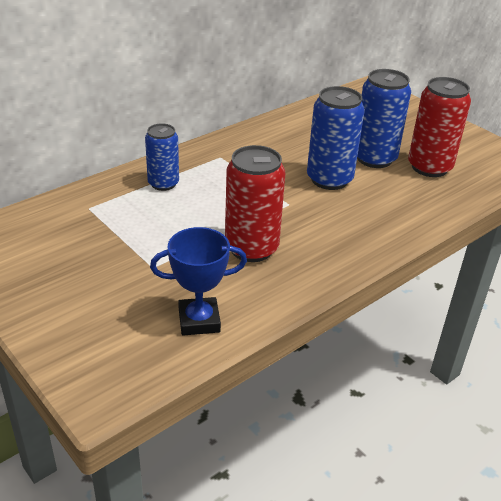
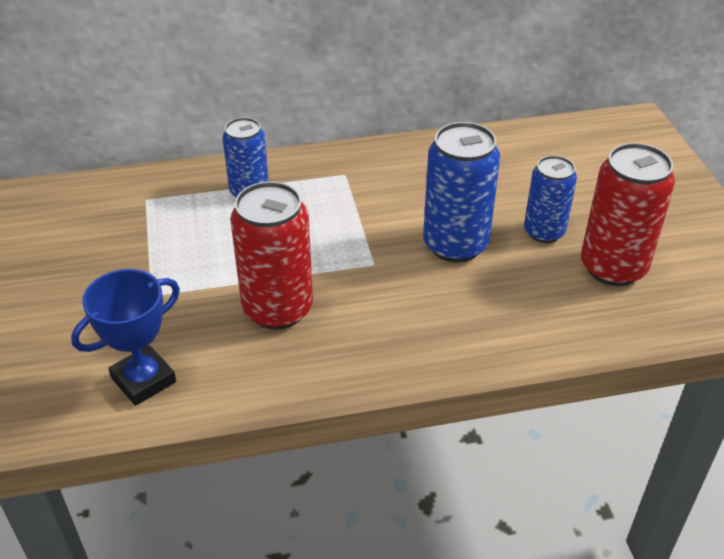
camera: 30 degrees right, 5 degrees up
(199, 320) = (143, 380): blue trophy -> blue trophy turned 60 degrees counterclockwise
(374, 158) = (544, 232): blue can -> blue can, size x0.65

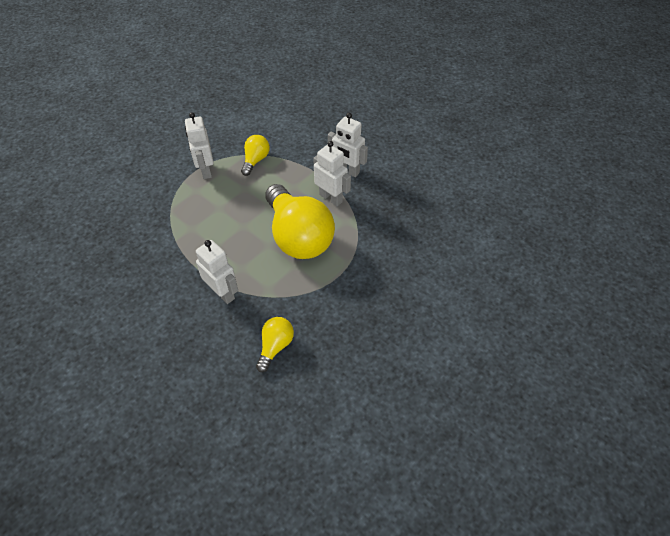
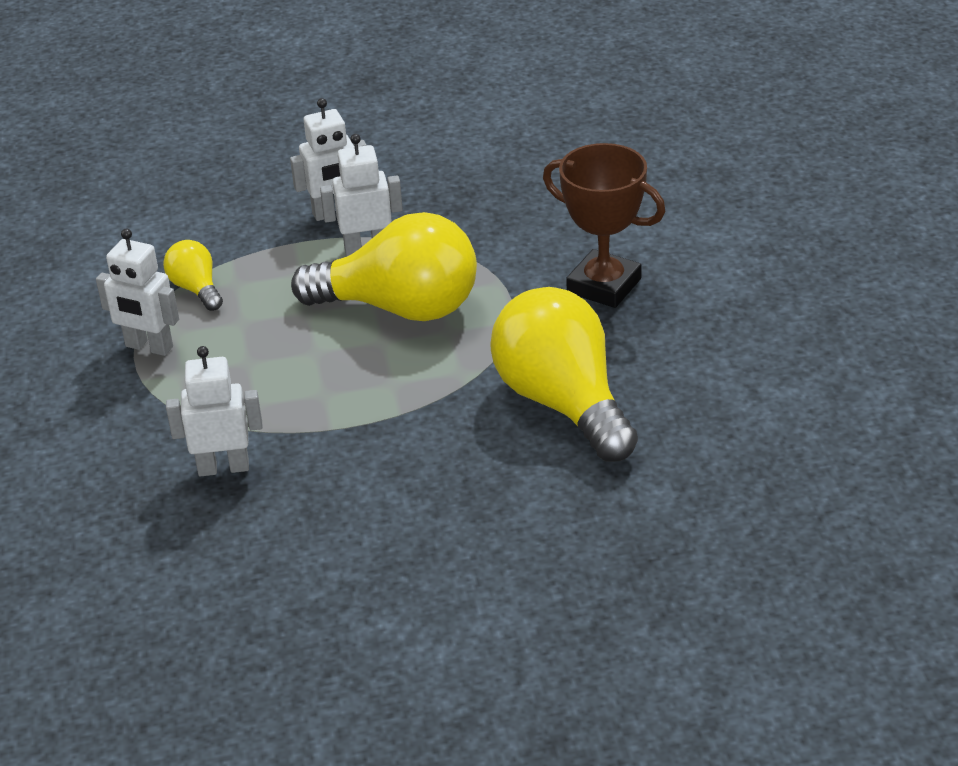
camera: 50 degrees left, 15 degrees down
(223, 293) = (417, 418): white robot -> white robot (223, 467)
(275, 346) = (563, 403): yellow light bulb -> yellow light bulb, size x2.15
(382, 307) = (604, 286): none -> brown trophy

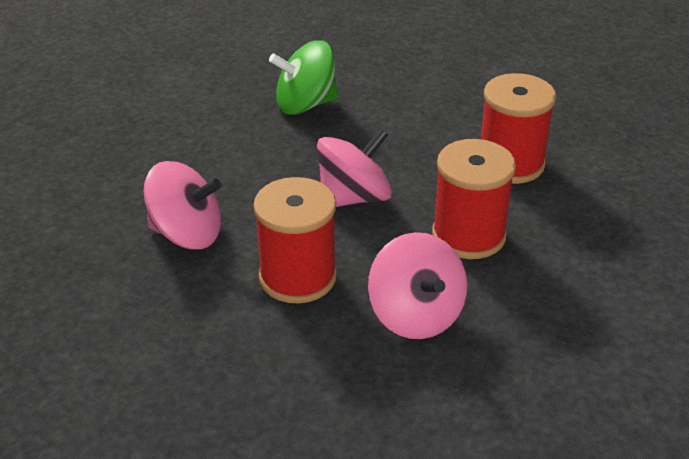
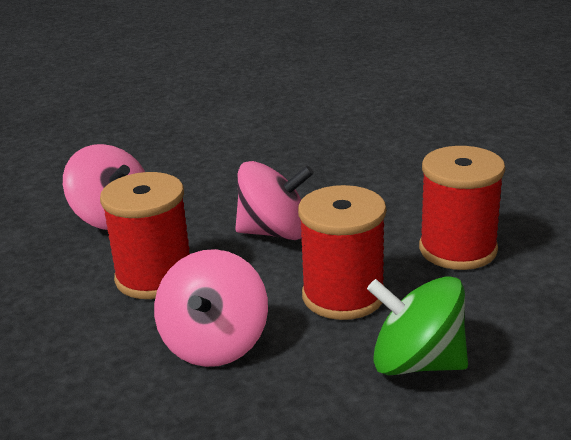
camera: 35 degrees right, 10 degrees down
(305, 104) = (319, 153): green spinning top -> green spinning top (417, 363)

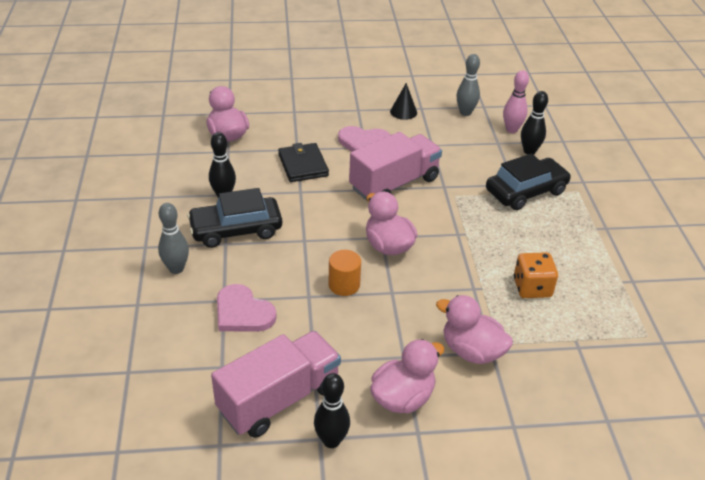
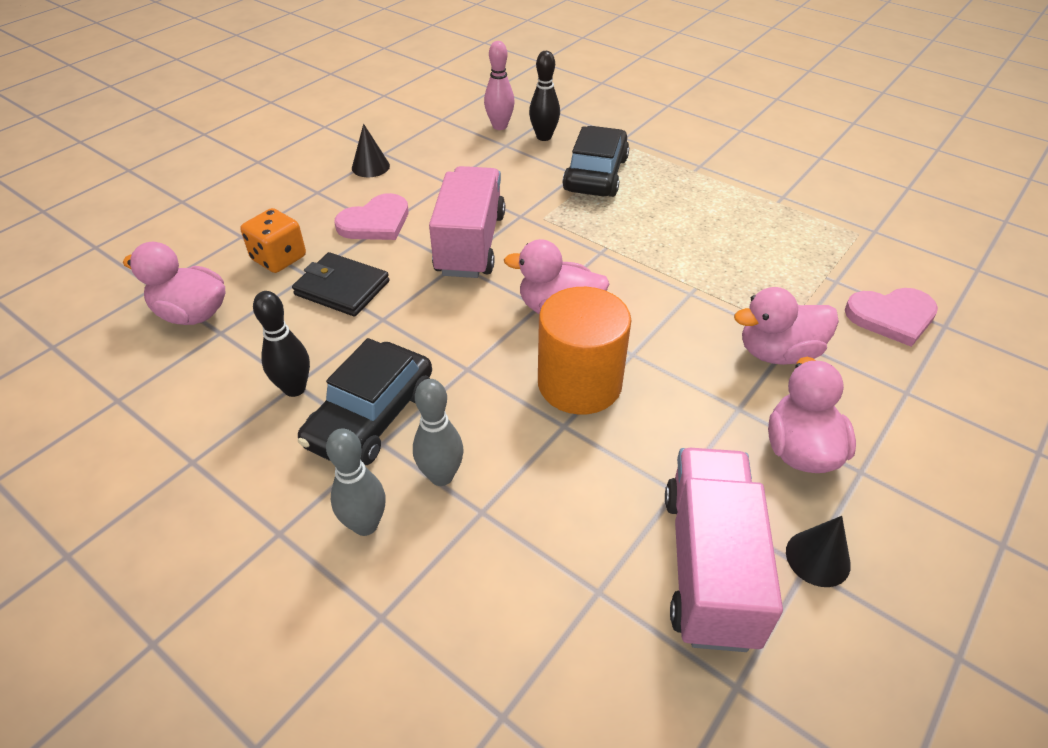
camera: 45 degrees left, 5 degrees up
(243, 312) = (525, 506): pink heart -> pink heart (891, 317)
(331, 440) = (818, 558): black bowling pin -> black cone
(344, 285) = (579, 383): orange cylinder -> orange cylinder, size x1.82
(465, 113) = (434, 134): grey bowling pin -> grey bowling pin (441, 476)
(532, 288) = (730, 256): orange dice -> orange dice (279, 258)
┄┄┄┄┄┄┄┄┄┄┄┄┄┄┄┄┄┄┄┄
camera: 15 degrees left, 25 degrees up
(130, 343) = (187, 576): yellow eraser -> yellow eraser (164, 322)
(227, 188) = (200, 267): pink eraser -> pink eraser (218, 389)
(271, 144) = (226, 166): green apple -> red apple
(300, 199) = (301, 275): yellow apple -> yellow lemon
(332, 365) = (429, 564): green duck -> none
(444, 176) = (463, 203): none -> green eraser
┄┄┄┄┄┄┄┄┄┄┄┄┄┄┄┄┄┄┄┄
**ASSIGNMENT**: Reproduce exactly the lines above that run from the one with "(305, 104) = (319, 153): green" to the one with "(532, 288) = (730, 256): orange", both included, leaving pictures out.

**EXPECTED ANSWER**:
(305, 104) = (319, 153): green spinning top -> green spinning top (417, 363)

camera: 45 degrees left, 5 degrees up
(243, 312) = (525, 506): pink heart -> pink heart (891, 317)
(331, 440) = (818, 558): black bowling pin -> black cone
(344, 285) = (579, 383): orange cylinder -> orange cylinder, size x1.82
(465, 113) = (434, 134): grey bowling pin -> grey bowling pin (441, 476)
(532, 288) = (730, 256): orange dice -> orange dice (279, 258)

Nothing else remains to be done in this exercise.